BEGIN Data

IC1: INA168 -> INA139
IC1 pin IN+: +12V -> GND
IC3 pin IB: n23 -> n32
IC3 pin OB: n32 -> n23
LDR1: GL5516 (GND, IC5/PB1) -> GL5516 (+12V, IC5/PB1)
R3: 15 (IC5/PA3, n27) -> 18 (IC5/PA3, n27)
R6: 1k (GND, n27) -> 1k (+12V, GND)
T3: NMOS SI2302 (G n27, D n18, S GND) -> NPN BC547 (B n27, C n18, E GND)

END Data
BEGIN Data

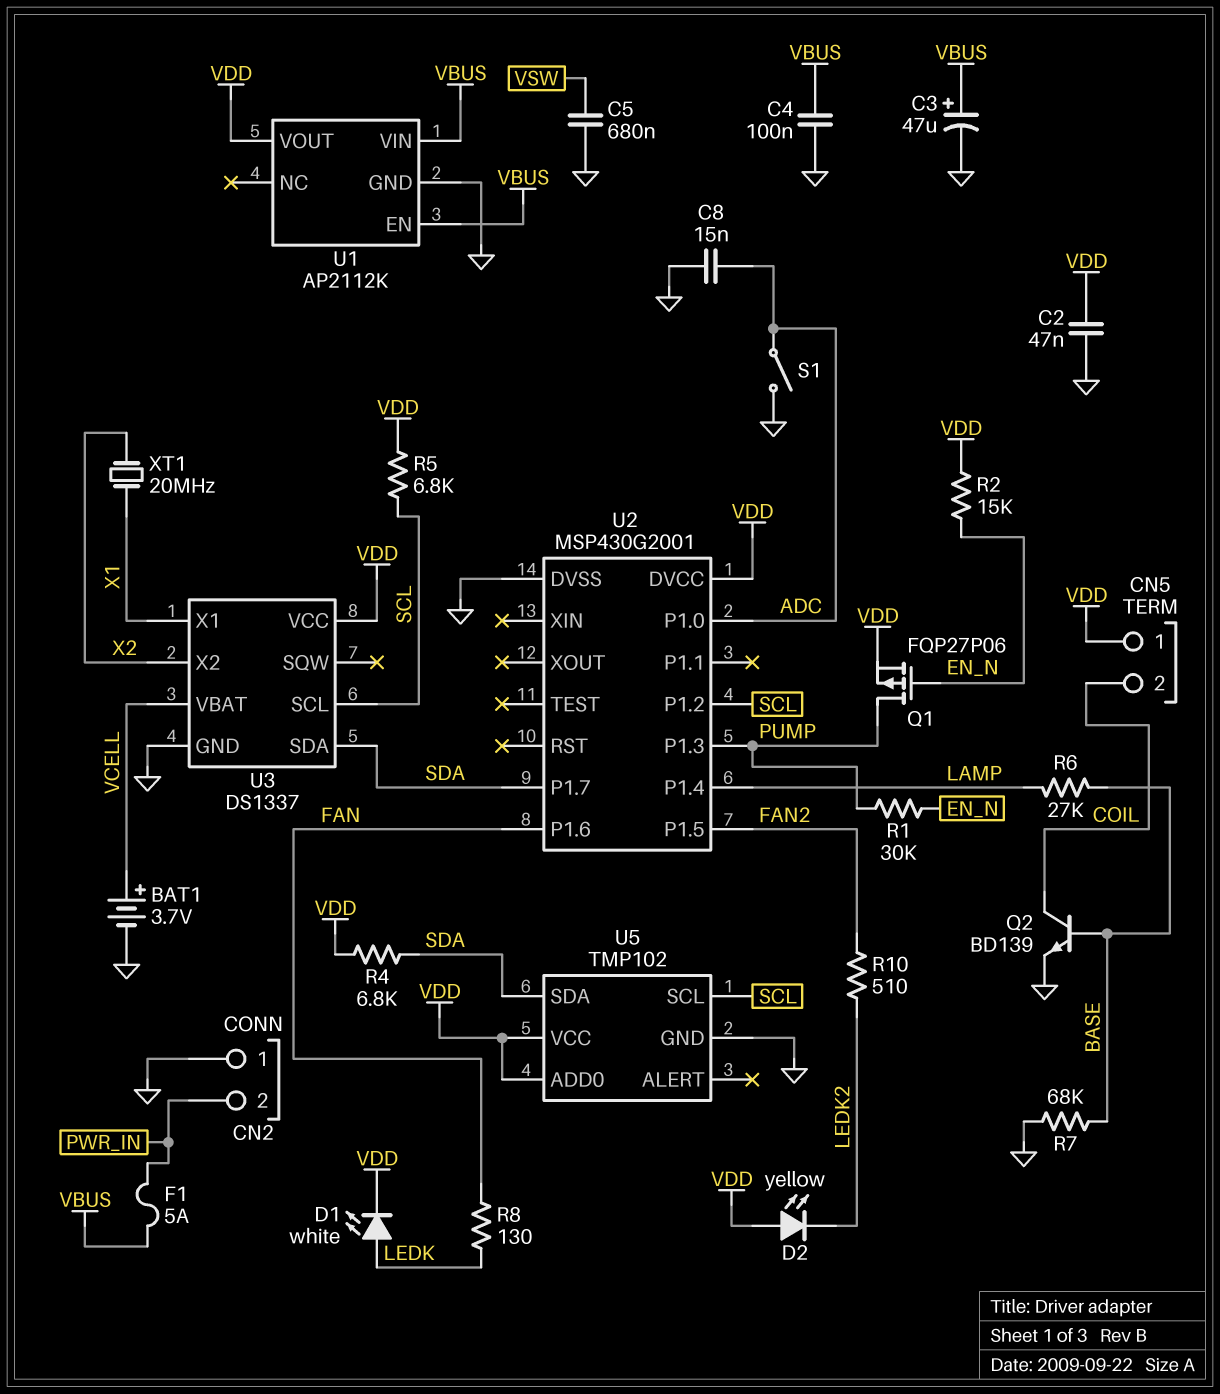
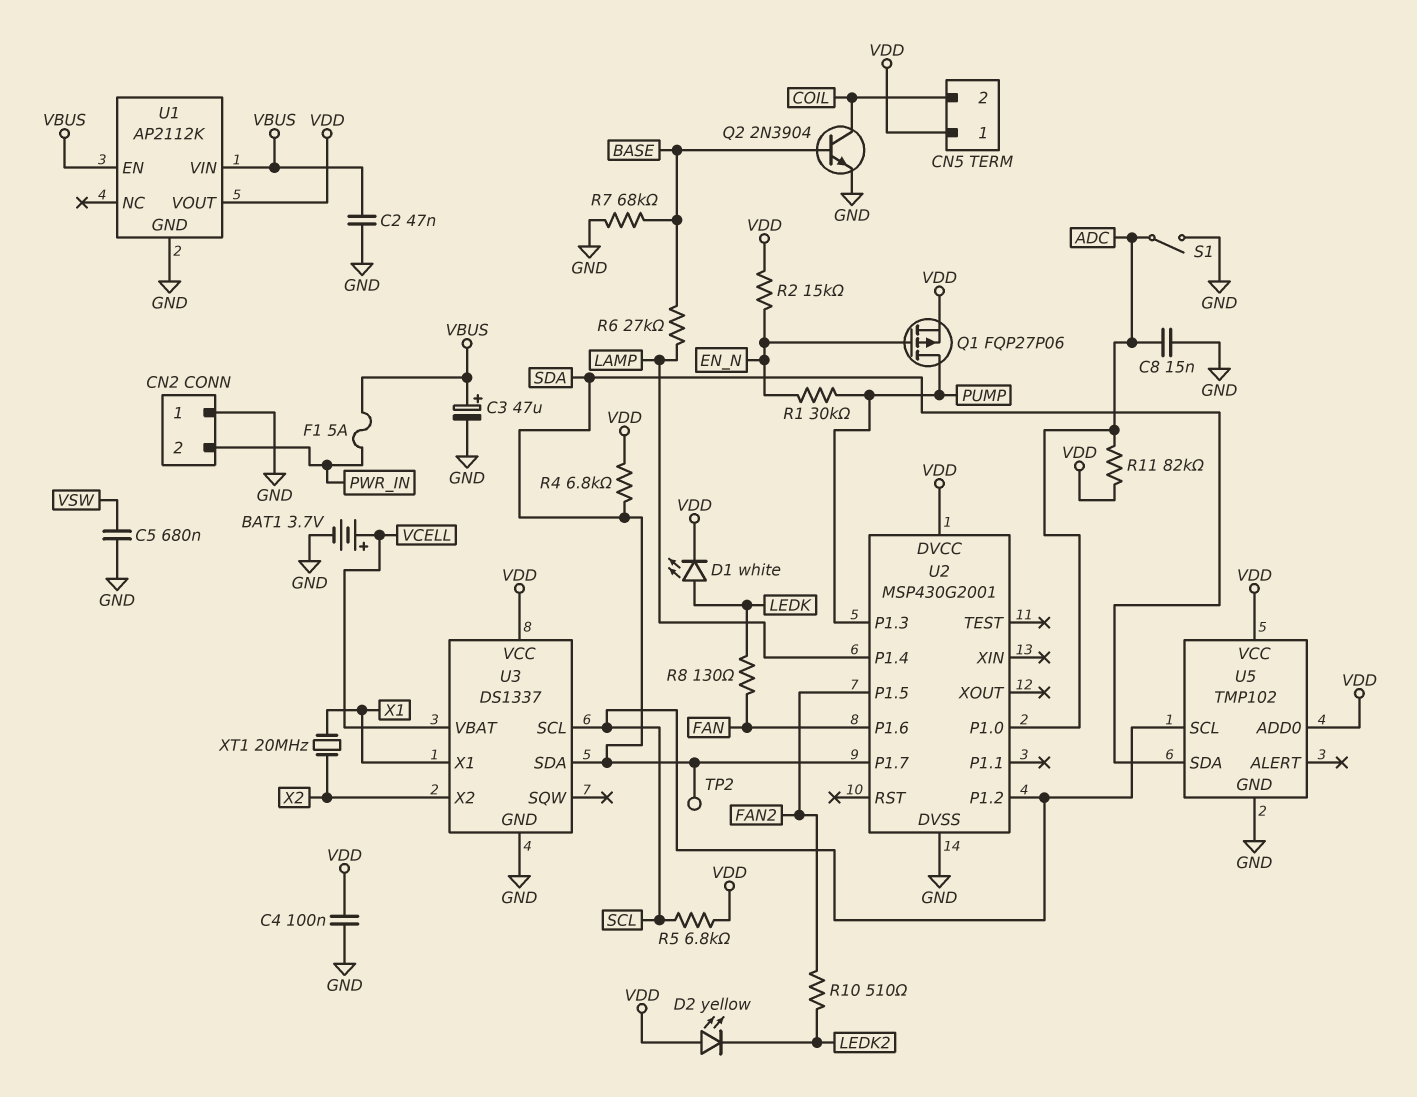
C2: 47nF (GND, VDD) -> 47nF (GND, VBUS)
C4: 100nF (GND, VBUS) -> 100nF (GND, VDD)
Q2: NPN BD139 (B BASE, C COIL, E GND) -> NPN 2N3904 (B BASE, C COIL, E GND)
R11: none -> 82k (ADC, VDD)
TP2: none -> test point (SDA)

END Data

[Instructions to follow] Please copy every line in the entries where "none" appears.

[Problem solution]
R11: none -> 82k (ADC, VDD)
TP2: none -> test point (SDA)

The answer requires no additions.